RECORDS FOR PROCESSING
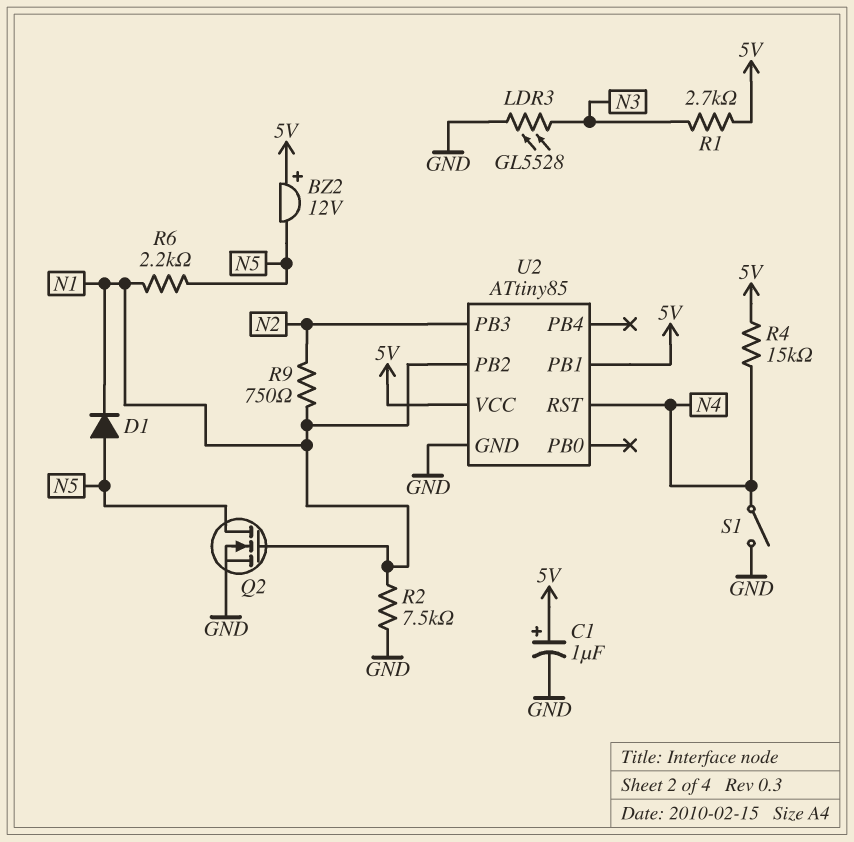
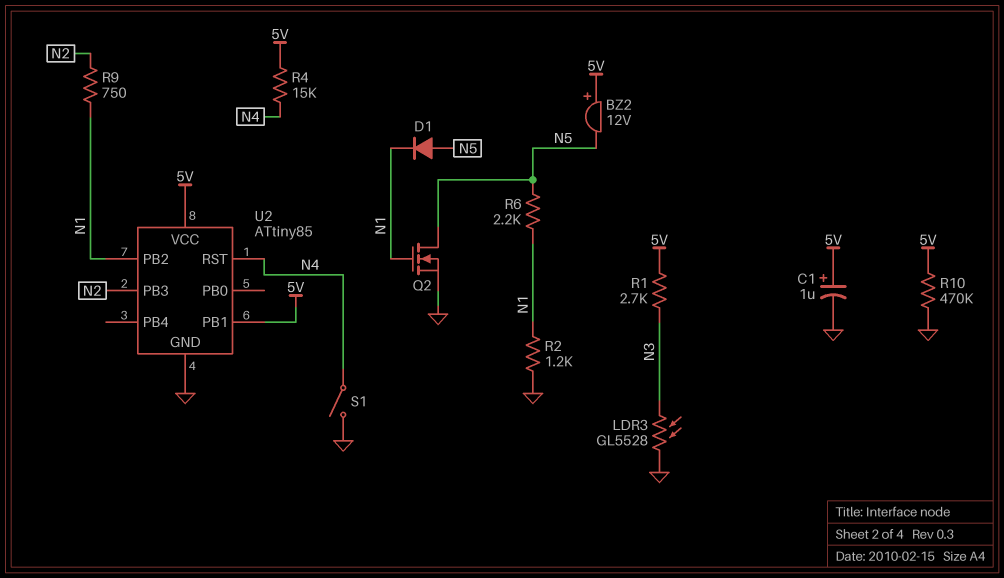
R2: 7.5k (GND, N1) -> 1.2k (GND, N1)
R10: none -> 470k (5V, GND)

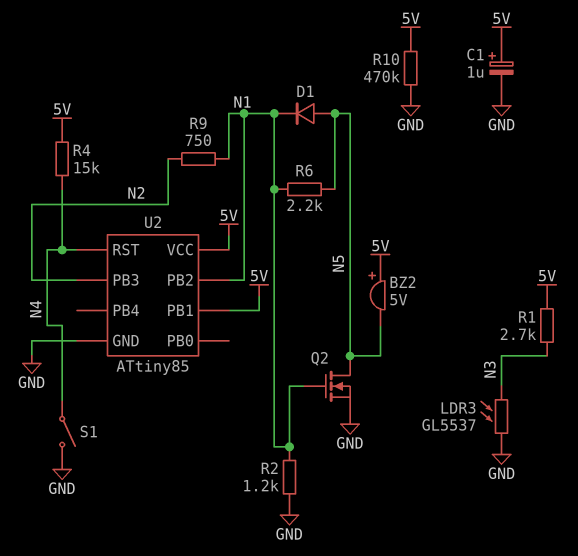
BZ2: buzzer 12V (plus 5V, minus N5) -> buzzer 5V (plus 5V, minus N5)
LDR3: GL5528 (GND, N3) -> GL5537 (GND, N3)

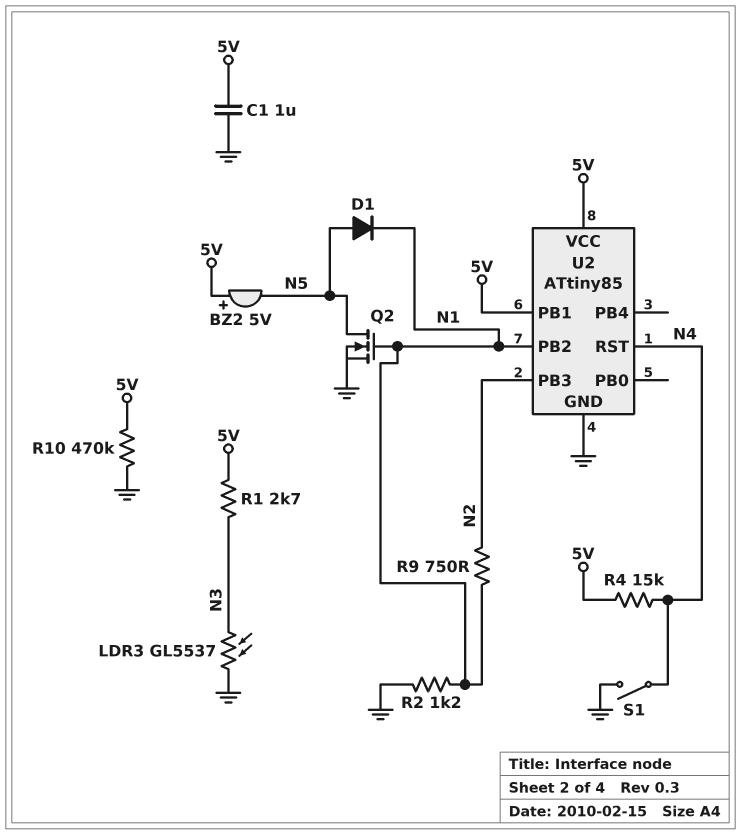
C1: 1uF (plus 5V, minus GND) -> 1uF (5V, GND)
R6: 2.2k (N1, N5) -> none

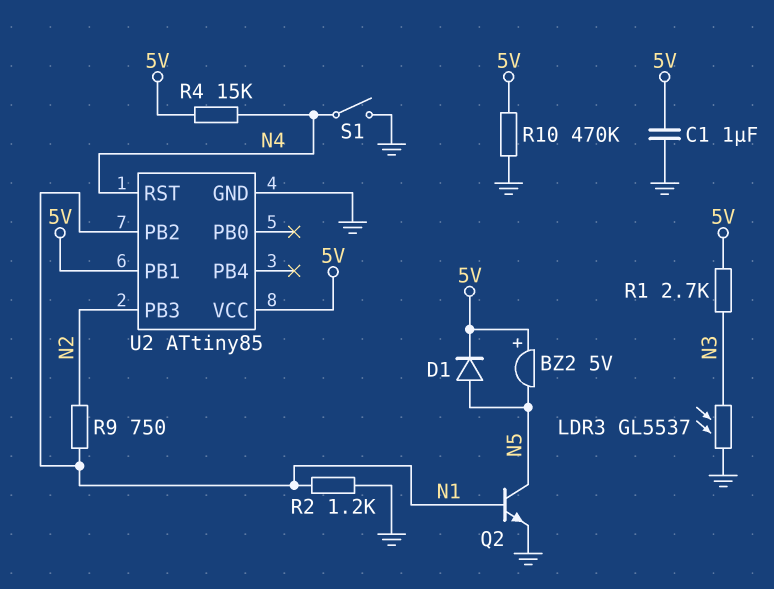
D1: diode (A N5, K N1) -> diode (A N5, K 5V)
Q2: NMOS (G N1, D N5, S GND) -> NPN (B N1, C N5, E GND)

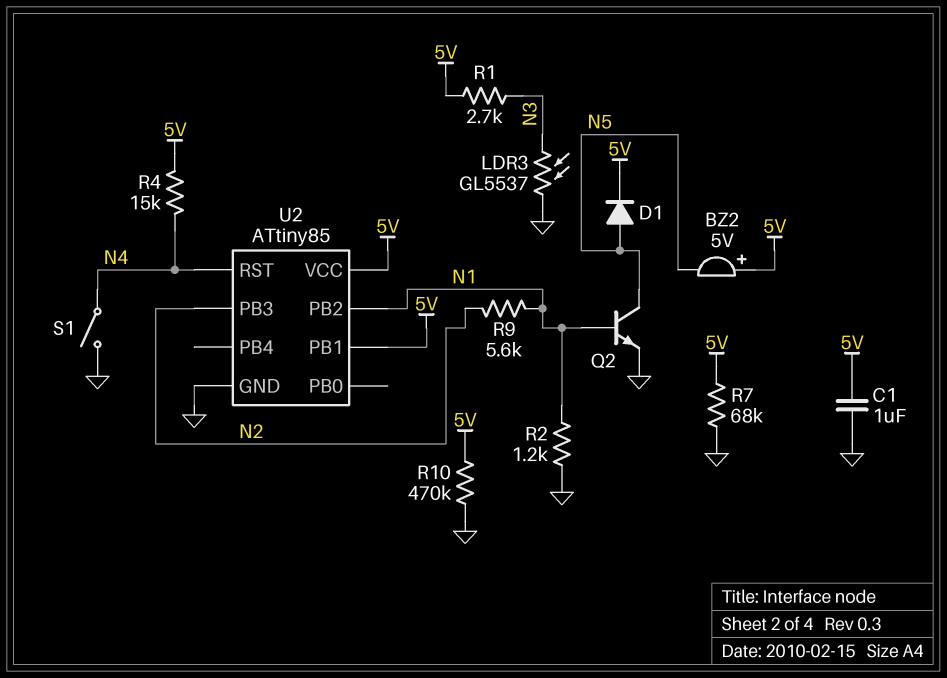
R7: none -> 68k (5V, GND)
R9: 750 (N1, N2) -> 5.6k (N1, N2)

---

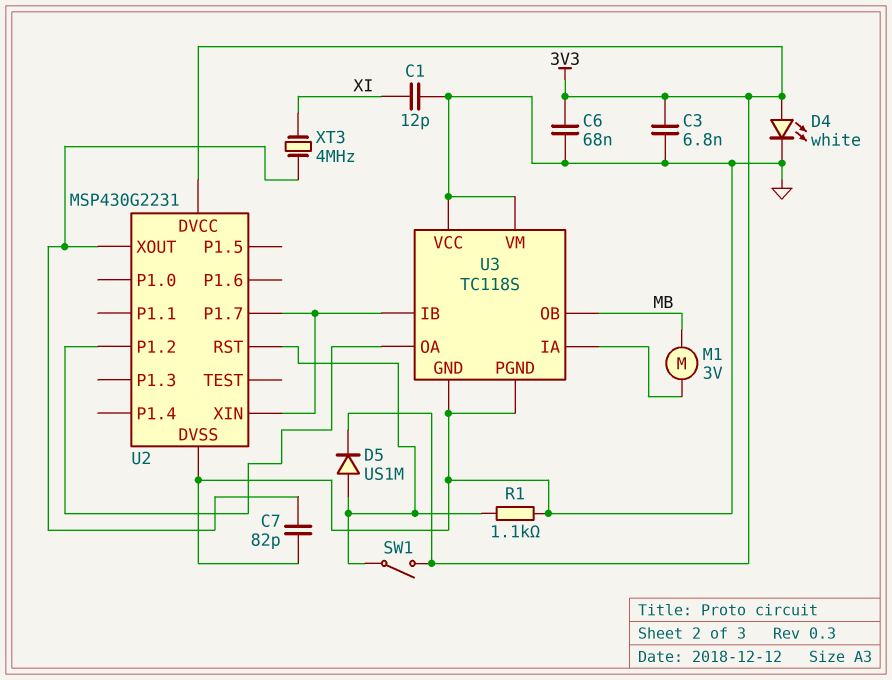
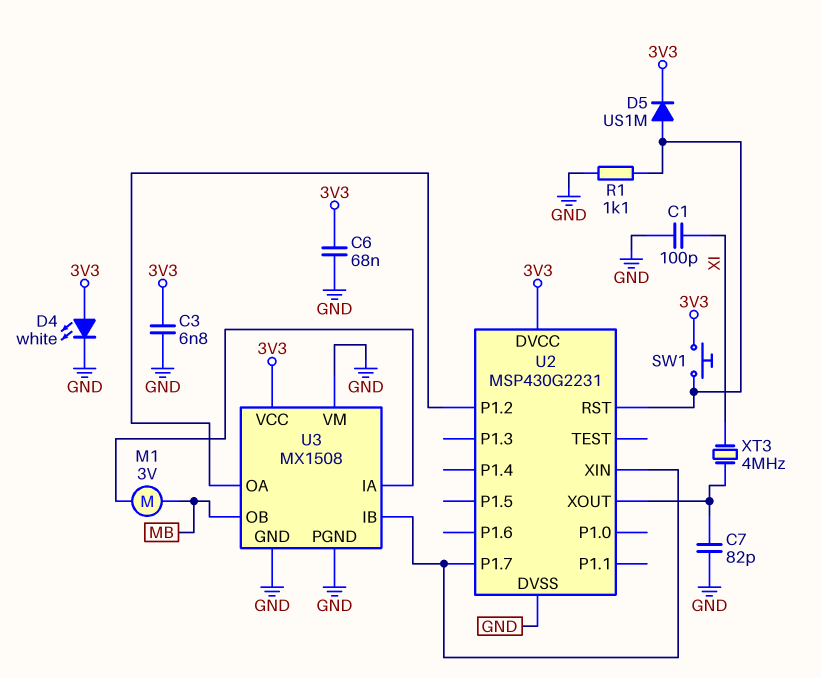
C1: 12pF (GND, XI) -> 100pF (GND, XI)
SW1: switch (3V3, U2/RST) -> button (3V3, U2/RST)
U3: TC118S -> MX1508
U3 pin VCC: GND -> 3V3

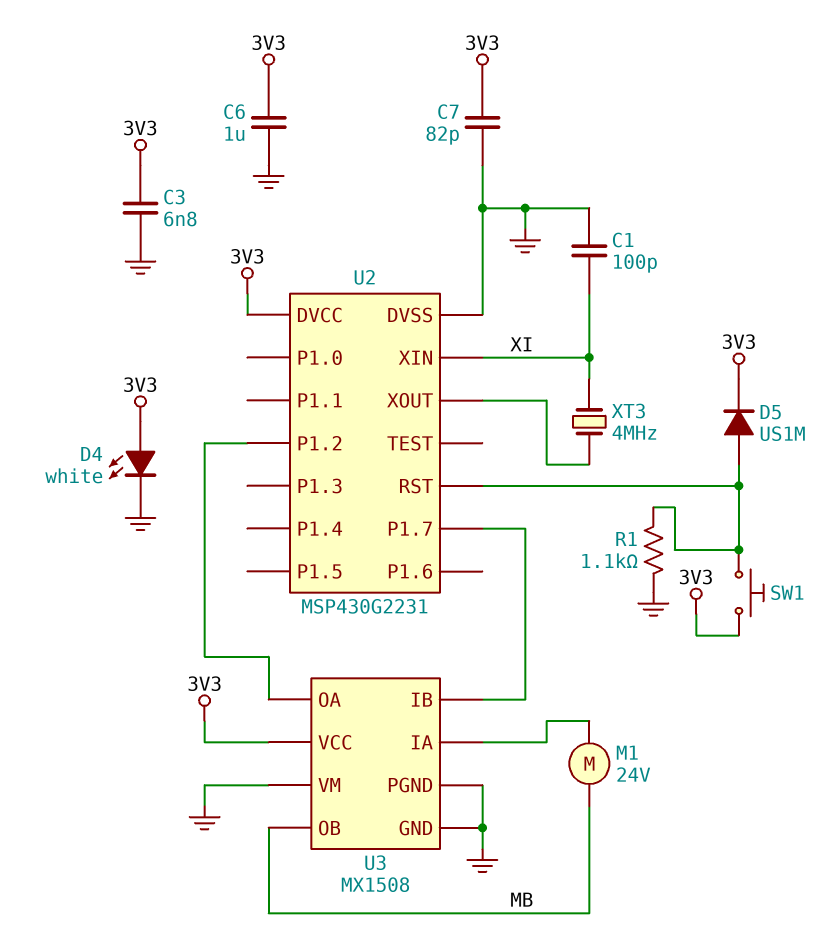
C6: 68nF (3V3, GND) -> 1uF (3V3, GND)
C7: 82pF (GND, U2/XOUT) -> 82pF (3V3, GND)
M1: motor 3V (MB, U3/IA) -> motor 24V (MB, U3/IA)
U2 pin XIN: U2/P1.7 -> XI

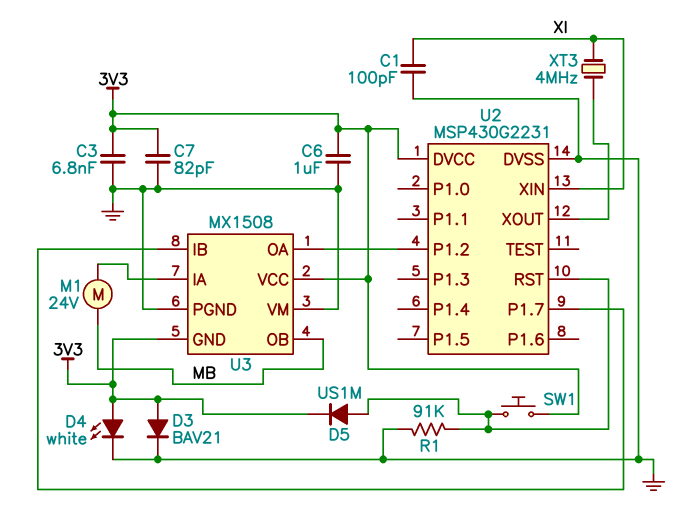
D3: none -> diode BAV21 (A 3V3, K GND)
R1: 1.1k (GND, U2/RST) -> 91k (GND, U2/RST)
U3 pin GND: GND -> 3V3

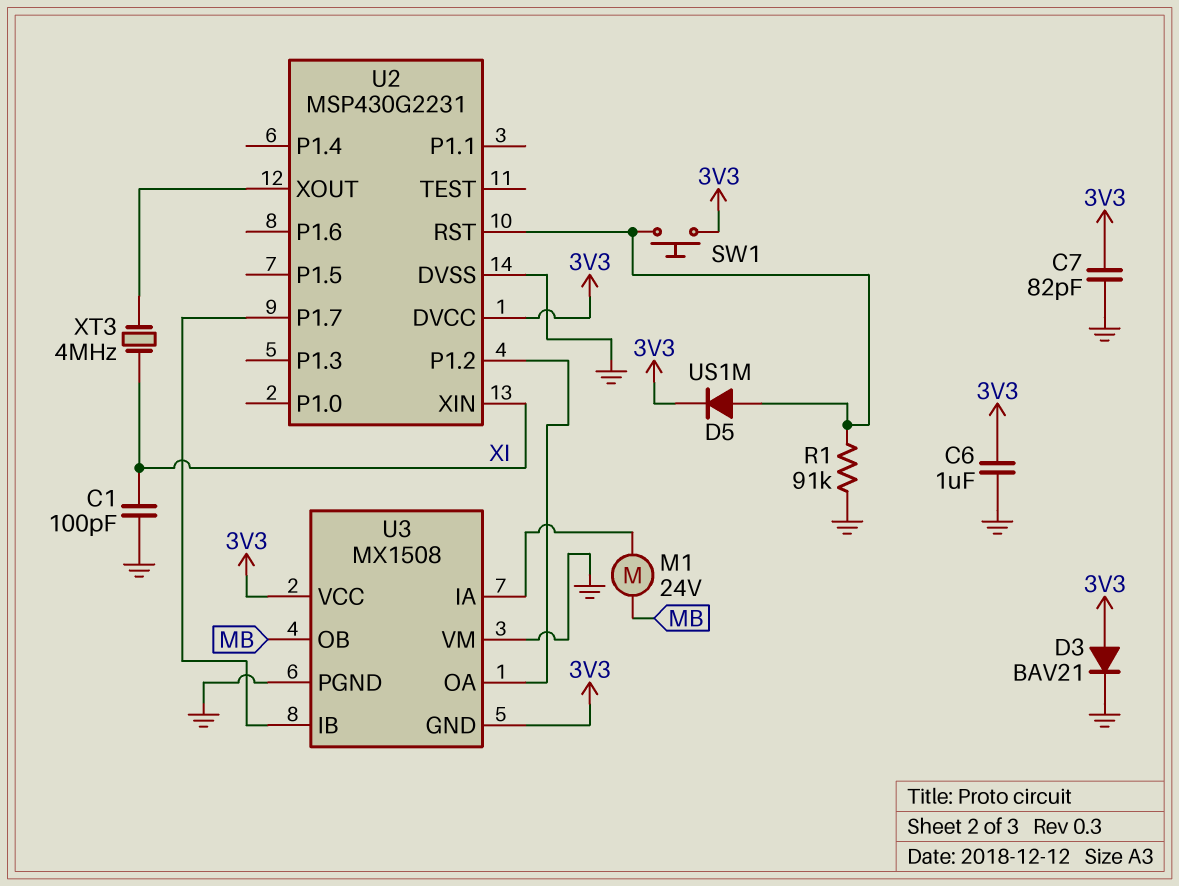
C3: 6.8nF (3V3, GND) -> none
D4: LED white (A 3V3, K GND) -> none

* * *

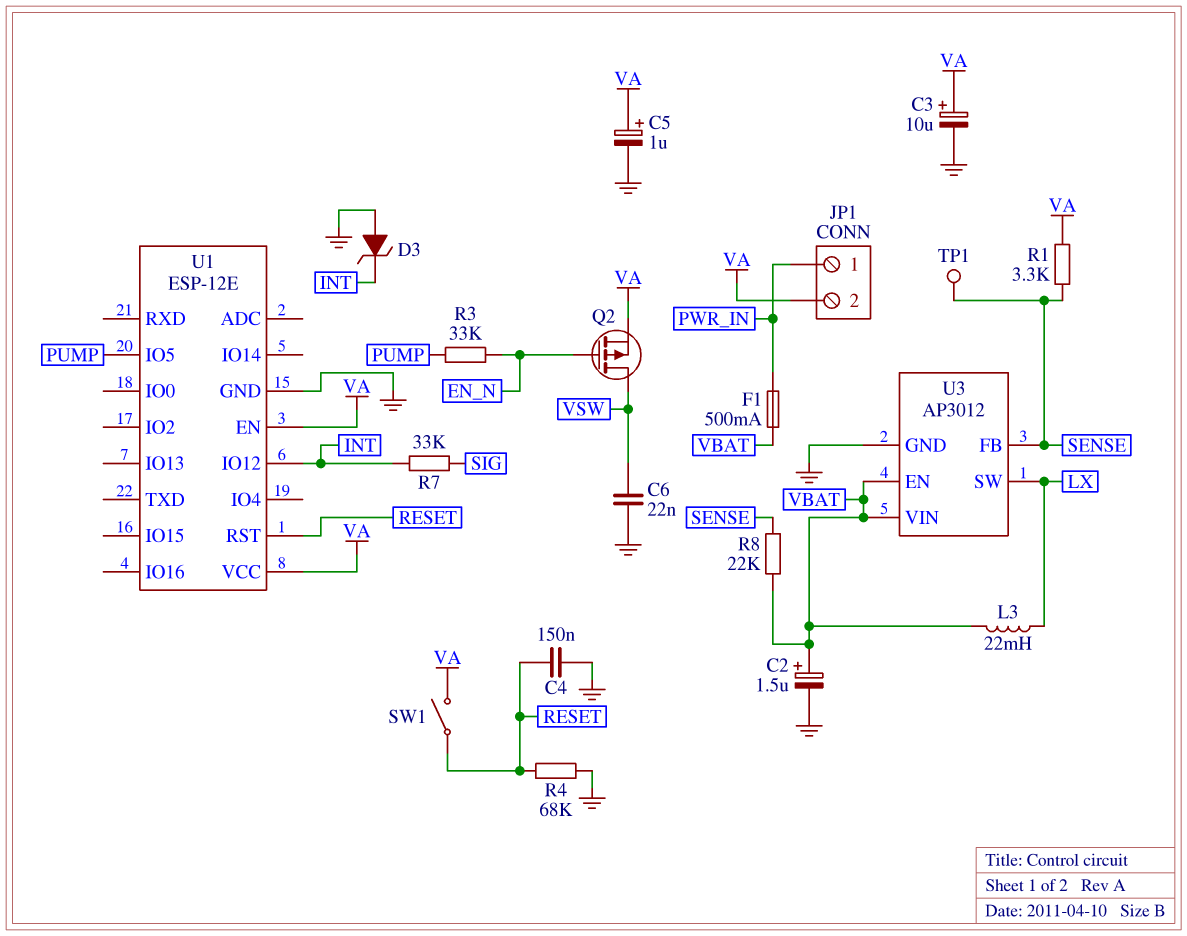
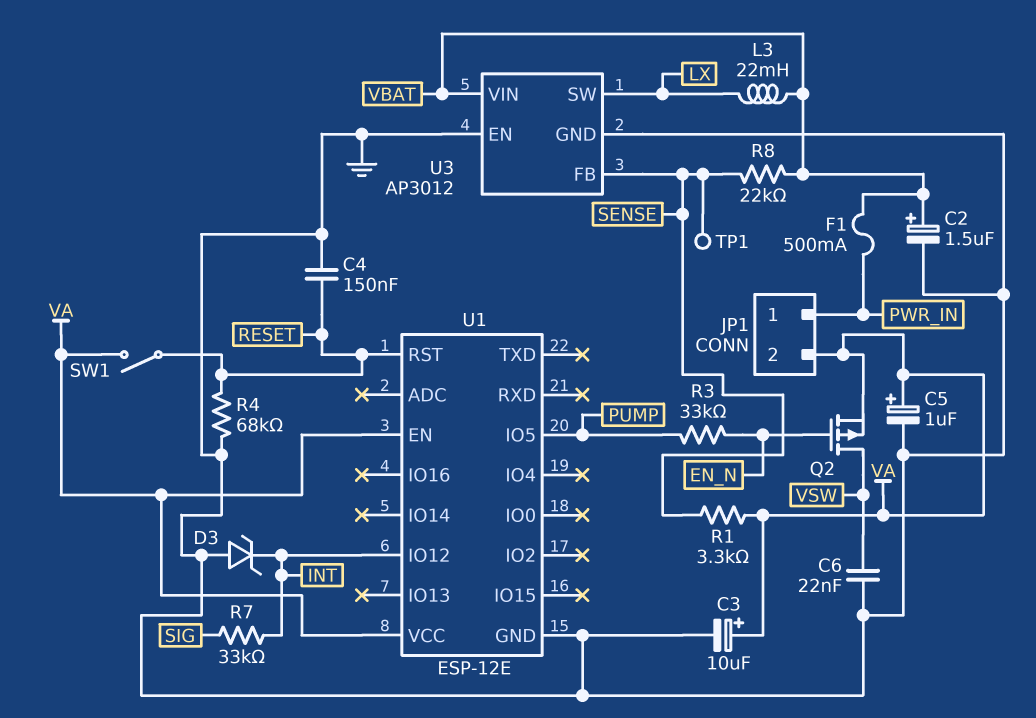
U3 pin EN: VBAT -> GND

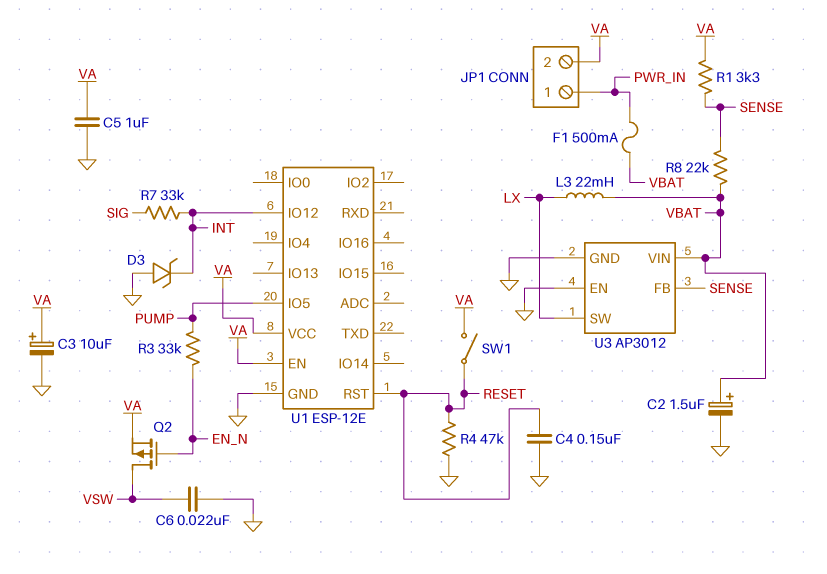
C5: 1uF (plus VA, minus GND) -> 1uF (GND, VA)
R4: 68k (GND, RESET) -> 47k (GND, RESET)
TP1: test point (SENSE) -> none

YOUR ASSIGNMENT
Please output the lines above beginning at the line with "R2: 7.5k (GND, N1) -> 1.2k (GND, N1)" and ending after the line with "Q2: NMOS (G", precisely as written and with no pictures.

EXERCISE ANSWER
R2: 7.5k (GND, N1) -> 1.2k (GND, N1)
R10: none -> 470k (5V, GND)

BZ2: buzzer 12V (plus 5V, minus N5) -> buzzer 5V (plus 5V, minus N5)
LDR3: GL5528 (GND, N3) -> GL5537 (GND, N3)

C1: 1uF (plus 5V, minus GND) -> 1uF (5V, GND)
R6: 2.2k (N1, N5) -> none

D1: diode (A N5, K N1) -> diode (A N5, K 5V)
Q2: NMOS (G N1, D N5, S GND) -> NPN (B N1, C N5, E GND)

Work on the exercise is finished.